» **Data supplied**

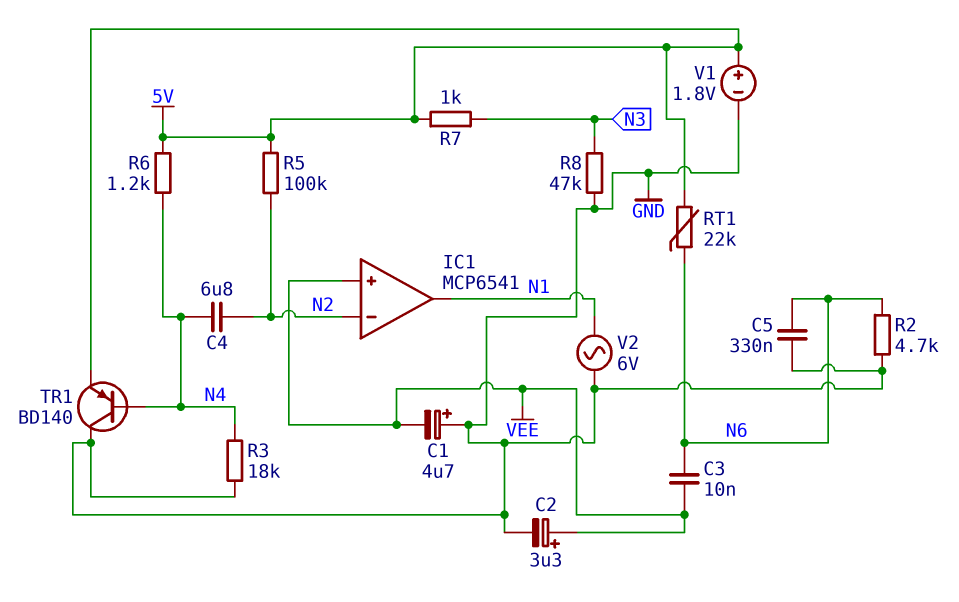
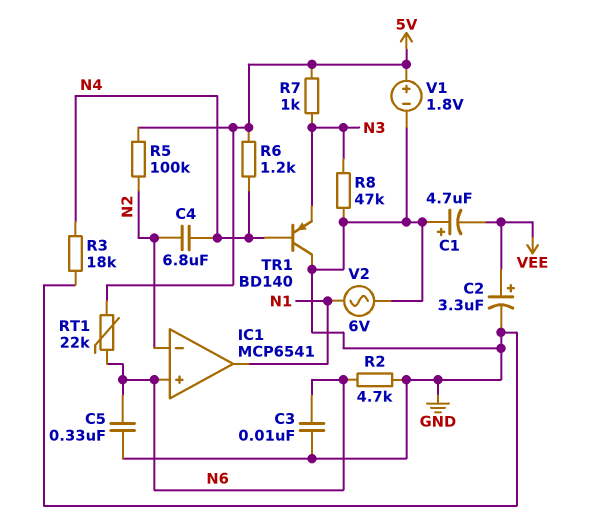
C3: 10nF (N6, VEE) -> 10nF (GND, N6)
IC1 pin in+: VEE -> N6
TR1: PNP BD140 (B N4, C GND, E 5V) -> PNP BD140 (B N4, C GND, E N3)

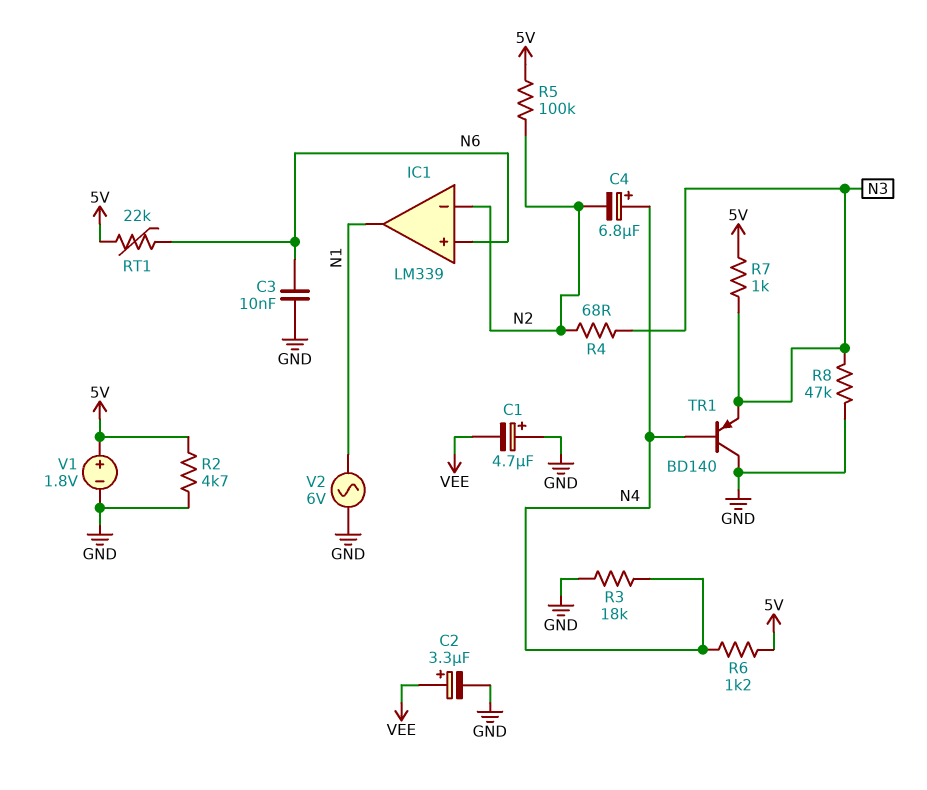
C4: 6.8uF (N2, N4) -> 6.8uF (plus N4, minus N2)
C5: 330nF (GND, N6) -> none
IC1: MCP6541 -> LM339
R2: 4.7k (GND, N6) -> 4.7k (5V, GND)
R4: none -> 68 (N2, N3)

* * *

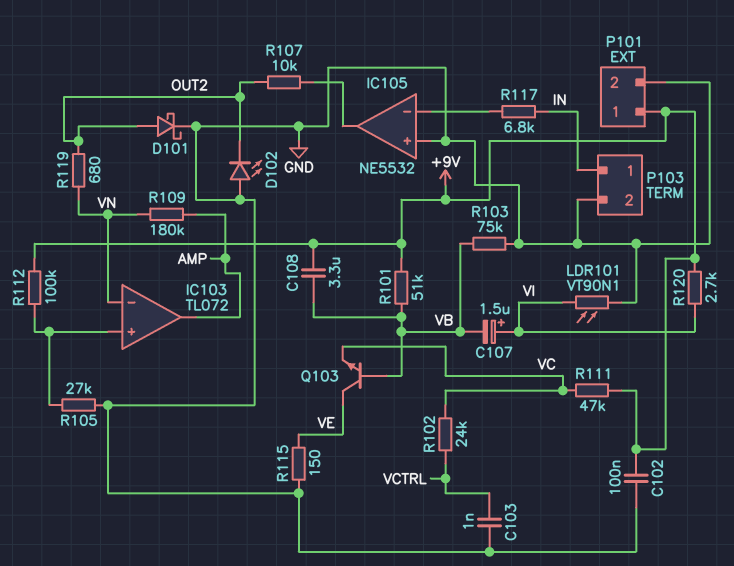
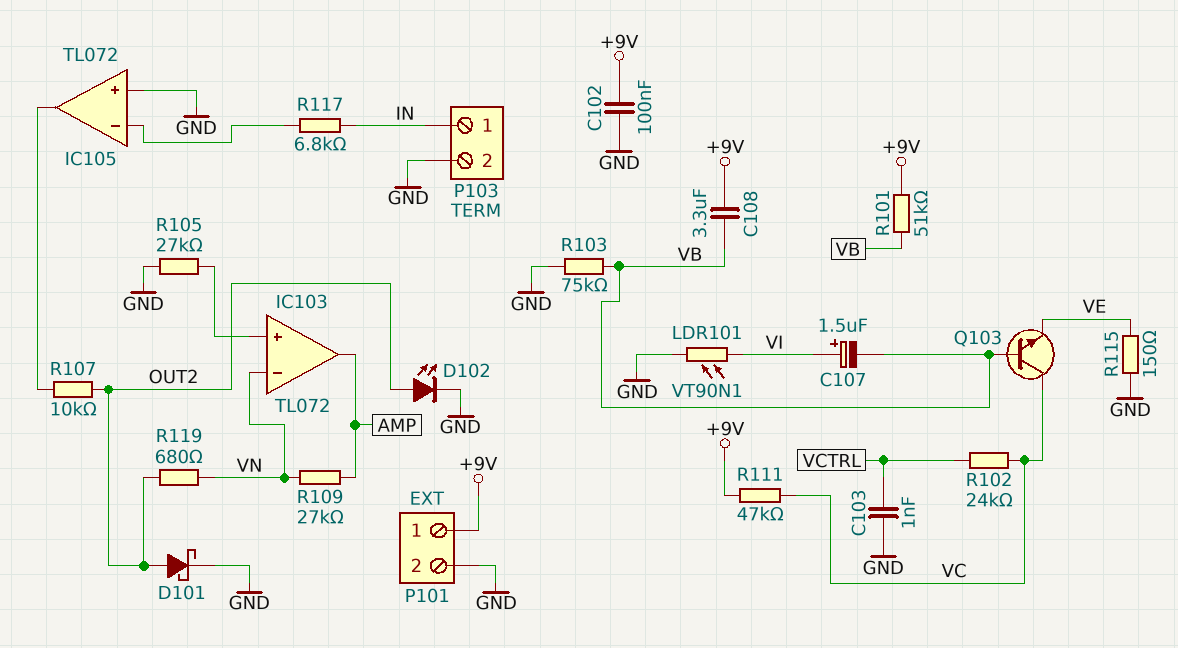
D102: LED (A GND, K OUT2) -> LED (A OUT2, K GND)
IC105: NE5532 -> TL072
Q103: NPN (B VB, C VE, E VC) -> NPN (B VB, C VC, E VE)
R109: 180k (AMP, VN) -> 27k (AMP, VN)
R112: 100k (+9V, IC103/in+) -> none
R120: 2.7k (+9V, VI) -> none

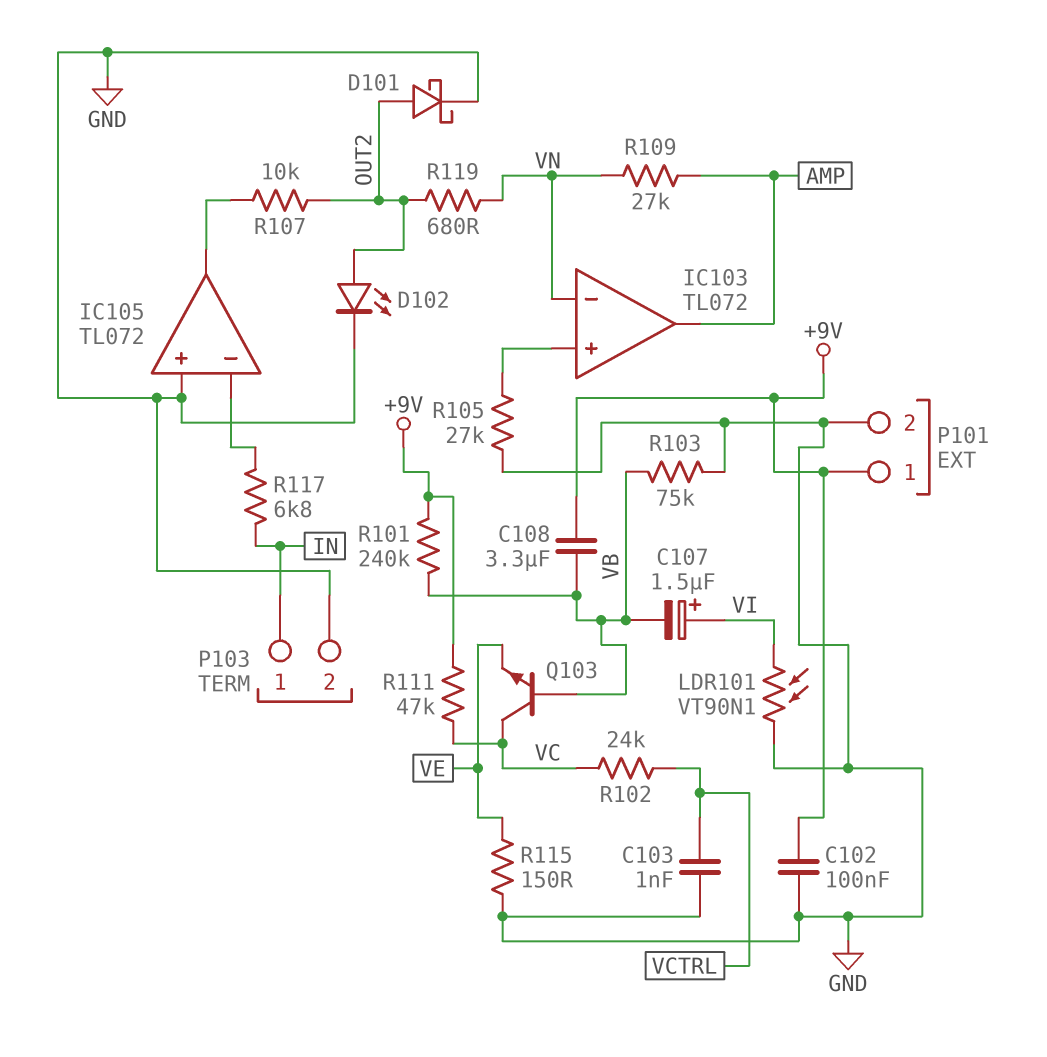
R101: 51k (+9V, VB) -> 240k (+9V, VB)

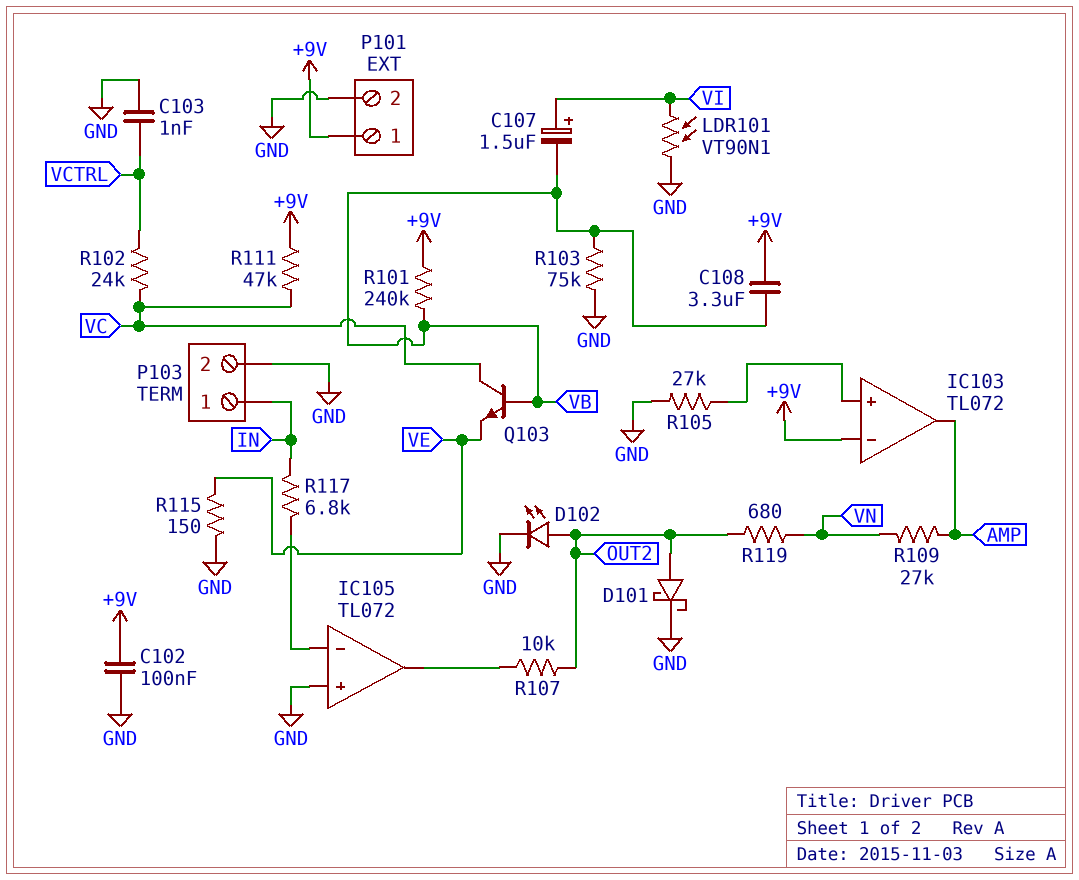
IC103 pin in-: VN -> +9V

» **Exercise objective**
While skipping the pictures, transcribe the data above from the line showing "TR1: PNP BD140" through the line showing "R4: none -> 68 (N2, N3)", exactly and with both ends.

» **Task result**
TR1: PNP BD140 (B N4, C GND, E 5V) -> PNP BD140 (B N4, C GND, E N3)

C4: 6.8uF (N2, N4) -> 6.8uF (plus N4, minus N2)
C5: 330nF (GND, N6) -> none
IC1: MCP6541 -> LM339
R2: 4.7k (GND, N6) -> 4.7k (5V, GND)
R4: none -> 68 (N2, N3)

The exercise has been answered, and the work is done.